• RECORDS TO PROCESS:
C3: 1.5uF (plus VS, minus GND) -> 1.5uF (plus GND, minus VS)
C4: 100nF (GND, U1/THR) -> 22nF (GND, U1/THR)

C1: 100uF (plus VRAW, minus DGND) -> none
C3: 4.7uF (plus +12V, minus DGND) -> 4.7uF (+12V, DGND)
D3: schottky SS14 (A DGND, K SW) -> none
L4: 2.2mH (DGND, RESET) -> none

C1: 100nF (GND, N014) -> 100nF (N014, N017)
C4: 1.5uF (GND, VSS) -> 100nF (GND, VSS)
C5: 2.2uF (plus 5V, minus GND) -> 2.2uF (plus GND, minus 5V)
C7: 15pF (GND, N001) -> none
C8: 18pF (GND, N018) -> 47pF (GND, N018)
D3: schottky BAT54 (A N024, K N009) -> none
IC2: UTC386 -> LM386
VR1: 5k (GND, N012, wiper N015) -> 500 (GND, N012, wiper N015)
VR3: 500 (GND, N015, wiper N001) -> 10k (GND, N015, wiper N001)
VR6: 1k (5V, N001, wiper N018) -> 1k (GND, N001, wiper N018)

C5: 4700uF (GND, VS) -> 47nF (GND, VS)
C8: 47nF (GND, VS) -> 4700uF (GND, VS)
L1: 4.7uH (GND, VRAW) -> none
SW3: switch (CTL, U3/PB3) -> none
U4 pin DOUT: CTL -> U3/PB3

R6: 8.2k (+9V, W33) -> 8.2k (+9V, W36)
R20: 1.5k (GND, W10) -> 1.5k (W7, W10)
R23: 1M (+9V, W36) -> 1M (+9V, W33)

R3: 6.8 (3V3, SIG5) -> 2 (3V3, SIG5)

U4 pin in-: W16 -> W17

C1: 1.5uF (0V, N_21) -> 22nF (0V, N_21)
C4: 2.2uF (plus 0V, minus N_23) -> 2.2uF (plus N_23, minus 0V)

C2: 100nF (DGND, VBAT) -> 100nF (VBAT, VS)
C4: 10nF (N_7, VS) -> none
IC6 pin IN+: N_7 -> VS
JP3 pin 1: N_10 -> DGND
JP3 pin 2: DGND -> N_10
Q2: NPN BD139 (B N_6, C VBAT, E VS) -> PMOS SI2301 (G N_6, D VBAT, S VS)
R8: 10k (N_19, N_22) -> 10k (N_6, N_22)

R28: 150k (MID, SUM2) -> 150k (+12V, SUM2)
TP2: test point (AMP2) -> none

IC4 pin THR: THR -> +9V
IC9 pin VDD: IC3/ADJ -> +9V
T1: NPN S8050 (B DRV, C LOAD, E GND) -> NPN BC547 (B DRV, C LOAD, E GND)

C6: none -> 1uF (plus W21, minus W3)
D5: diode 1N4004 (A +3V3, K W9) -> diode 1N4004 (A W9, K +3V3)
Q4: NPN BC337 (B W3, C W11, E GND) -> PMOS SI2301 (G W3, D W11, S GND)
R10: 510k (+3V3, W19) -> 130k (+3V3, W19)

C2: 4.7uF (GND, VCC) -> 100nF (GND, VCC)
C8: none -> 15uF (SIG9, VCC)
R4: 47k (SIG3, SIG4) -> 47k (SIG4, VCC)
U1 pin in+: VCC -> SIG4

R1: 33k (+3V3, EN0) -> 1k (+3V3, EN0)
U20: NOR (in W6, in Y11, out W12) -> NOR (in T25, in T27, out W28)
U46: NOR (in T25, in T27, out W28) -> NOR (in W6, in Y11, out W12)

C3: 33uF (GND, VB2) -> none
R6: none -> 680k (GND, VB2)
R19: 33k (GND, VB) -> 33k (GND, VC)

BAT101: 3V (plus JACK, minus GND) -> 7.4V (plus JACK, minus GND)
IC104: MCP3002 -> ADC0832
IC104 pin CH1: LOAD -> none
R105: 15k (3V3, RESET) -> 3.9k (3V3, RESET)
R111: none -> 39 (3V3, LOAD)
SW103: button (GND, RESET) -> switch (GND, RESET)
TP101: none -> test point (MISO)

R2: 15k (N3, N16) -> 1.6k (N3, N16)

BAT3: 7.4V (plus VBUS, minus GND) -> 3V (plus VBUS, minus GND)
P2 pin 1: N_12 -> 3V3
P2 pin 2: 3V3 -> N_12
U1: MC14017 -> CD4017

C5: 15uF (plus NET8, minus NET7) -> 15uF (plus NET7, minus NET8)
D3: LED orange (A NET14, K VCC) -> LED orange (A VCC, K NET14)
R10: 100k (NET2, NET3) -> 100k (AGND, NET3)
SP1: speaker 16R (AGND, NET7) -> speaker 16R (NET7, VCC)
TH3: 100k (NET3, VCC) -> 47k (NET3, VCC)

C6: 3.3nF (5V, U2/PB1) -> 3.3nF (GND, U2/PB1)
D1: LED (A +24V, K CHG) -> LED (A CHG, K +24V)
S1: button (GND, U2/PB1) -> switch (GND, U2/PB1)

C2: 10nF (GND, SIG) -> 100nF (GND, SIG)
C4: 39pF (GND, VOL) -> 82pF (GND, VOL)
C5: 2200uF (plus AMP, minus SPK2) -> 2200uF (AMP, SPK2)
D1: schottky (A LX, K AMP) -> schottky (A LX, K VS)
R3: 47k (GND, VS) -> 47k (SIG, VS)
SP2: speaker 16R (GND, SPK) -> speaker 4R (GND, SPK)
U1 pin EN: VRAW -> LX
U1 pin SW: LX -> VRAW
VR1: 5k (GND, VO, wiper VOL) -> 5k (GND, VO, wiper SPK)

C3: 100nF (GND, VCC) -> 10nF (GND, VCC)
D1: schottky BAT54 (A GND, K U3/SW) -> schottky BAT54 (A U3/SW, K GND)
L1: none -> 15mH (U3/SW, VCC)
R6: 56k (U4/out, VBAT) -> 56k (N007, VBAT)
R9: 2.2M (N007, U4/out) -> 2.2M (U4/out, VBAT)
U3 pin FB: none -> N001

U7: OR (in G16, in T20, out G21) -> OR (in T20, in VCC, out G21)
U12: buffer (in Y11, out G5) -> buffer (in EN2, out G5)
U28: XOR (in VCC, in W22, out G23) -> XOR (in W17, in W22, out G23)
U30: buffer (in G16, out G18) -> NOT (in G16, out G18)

• TASK PROMPT: Go through the records and output them all, word for word.

• ANSWER:
C3: 1.5uF (plus VS, minus GND) -> 1.5uF (plus GND, minus VS)
C4: 100nF (GND, U1/THR) -> 22nF (GND, U1/THR)

C1: 100uF (plus VRAW, minus DGND) -> none
C3: 4.7uF (plus +12V, minus DGND) -> 4.7uF (+12V, DGND)
D3: schottky SS14 (A DGND, K SW) -> none
L4: 2.2mH (DGND, RESET) -> none

C1: 100nF (GND, N014) -> 100nF (N014, N017)
C4: 1.5uF (GND, VSS) -> 100nF (GND, VSS)
C5: 2.2uF (plus 5V, minus GND) -> 2.2uF (plus GND, minus 5V)
C7: 15pF (GND, N001) -> none
C8: 18pF (GND, N018) -> 47pF (GND, N018)
D3: schottky BAT54 (A N024, K N009) -> none
IC2: UTC386 -> LM386
VR1: 5k (GND, N012, wiper N015) -> 500 (GND, N012, wiper N015)
VR3: 500 (GND, N015, wiper N001) -> 10k (GND, N015, wiper N001)
VR6: 1k (5V, N001, wiper N018) -> 1k (GND, N001, wiper N018)

C5: 4700uF (GND, VS) -> 47nF (GND, VS)
C8: 47nF (GND, VS) -> 4700uF (GND, VS)
L1: 4.7uH (GND, VRAW) -> none
SW3: switch (CTL, U3/PB3) -> none
U4 pin DOUT: CTL -> U3/PB3

R6: 8.2k (+9V, W33) -> 8.2k (+9V, W36)
R20: 1.5k (GND, W10) -> 1.5k (W7, W10)
R23: 1M (+9V, W36) -> 1M (+9V, W33)

R3: 6.8 (3V3, SIG5) -> 2 (3V3, SIG5)

U4 pin in-: W16 -> W17

C1: 1.5uF (0V, N_21) -> 22nF (0V, N_21)
C4: 2.2uF (plus 0V, minus N_23) -> 2.2uF (plus N_23, minus 0V)

C2: 100nF (DGND, VBAT) -> 100nF (VBAT, VS)
C4: 10nF (N_7, VS) -> none
IC6 pin IN+: N_7 -> VS
JP3 pin 1: N_10 -> DGND
JP3 pin 2: DGND -> N_10
Q2: NPN BD139 (B N_6, C VBAT, E VS) -> PMOS SI2301 (G N_6, D VBAT, S VS)
R8: 10k (N_19, N_22) -> 10k (N_6, N_22)

R28: 150k (MID, SUM2) -> 150k (+12V, SUM2)
TP2: test point (AMP2) -> none

IC4 pin THR: THR -> +9V
IC9 pin VDD: IC3/ADJ -> +9V
T1: NPN S8050 (B DRV, C LOAD, E GND) -> NPN BC547 (B DRV, C LOAD, E GND)

C6: none -> 1uF (plus W21, minus W3)
D5: diode 1N4004 (A +3V3, K W9) -> diode 1N4004 (A W9, K +3V3)
Q4: NPN BC337 (B W3, C W11, E GND) -> PMOS SI2301 (G W3, D W11, S GND)
R10: 510k (+3V3, W19) -> 130k (+3V3, W19)

C2: 4.7uF (GND, VCC) -> 100nF (GND, VCC)
C8: none -> 15uF (SIG9, VCC)
R4: 47k (SIG3, SIG4) -> 47k (SIG4, VCC)
U1 pin in+: VCC -> SIG4

R1: 33k (+3V3, EN0) -> 1k (+3V3, EN0)
U20: NOR (in W6, in Y11, out W12) -> NOR (in T25, in T27, out W28)
U46: NOR (in T25, in T27, out W28) -> NOR (in W6, in Y11, out W12)

C3: 33uF (GND, VB2) -> none
R6: none -> 680k (GND, VB2)
R19: 33k (GND, VB) -> 33k (GND, VC)

BAT101: 3V (plus JACK, minus GND) -> 7.4V (plus JACK, minus GND)
IC104: MCP3002 -> ADC0832
IC104 pin CH1: LOAD -> none
R105: 15k (3V3, RESET) -> 3.9k (3V3, RESET)
R111: none -> 39 (3V3, LOAD)
SW103: button (GND, RESET) -> switch (GND, RESET)
TP101: none -> test point (MISO)

R2: 15k (N3, N16) -> 1.6k (N3, N16)

BAT3: 7.4V (plus VBUS, minus GND) -> 3V (plus VBUS, minus GND)
P2 pin 1: N_12 -> 3V3
P2 pin 2: 3V3 -> N_12
U1: MC14017 -> CD4017

C5: 15uF (plus NET8, minus NET7) -> 15uF (plus NET7, minus NET8)
D3: LED orange (A NET14, K VCC) -> LED orange (A VCC, K NET14)
R10: 100k (NET2, NET3) -> 100k (AGND, NET3)
SP1: speaker 16R (AGND, NET7) -> speaker 16R (NET7, VCC)
TH3: 100k (NET3, VCC) -> 47k (NET3, VCC)

C6: 3.3nF (5V, U2/PB1) -> 3.3nF (GND, U2/PB1)
D1: LED (A +24V, K CHG) -> LED (A CHG, K +24V)
S1: button (GND, U2/PB1) -> switch (GND, U2/PB1)

C2: 10nF (GND, SIG) -> 100nF (GND, SIG)
C4: 39pF (GND, VOL) -> 82pF (GND, VOL)
C5: 2200uF (plus AMP, minus SPK2) -> 2200uF (AMP, SPK2)
D1: schottky (A LX, K AMP) -> schottky (A LX, K VS)
R3: 47k (GND, VS) -> 47k (SIG, VS)
SP2: speaker 16R (GND, SPK) -> speaker 4R (GND, SPK)
U1 pin EN: VRAW -> LX
U1 pin SW: LX -> VRAW
VR1: 5k (GND, VO, wiper VOL) -> 5k (GND, VO, wiper SPK)

C3: 100nF (GND, VCC) -> 10nF (GND, VCC)
D1: schottky BAT54 (A GND, K U3/SW) -> schottky BAT54 (A U3/SW, K GND)
L1: none -> 15mH (U3/SW, VCC)
R6: 56k (U4/out, VBAT) -> 56k (N007, VBAT)
R9: 2.2M (N007, U4/out) -> 2.2M (U4/out, VBAT)
U3 pin FB: none -> N001

U7: OR (in G16, in T20, out G21) -> OR (in T20, in VCC, out G21)
U12: buffer (in Y11, out G5) -> buffer (in EN2, out G5)
U28: XOR (in VCC, in W22, out G23) -> XOR (in W17, in W22, out G23)
U30: buffer (in G16, out G18) -> NOT (in G16, out G18)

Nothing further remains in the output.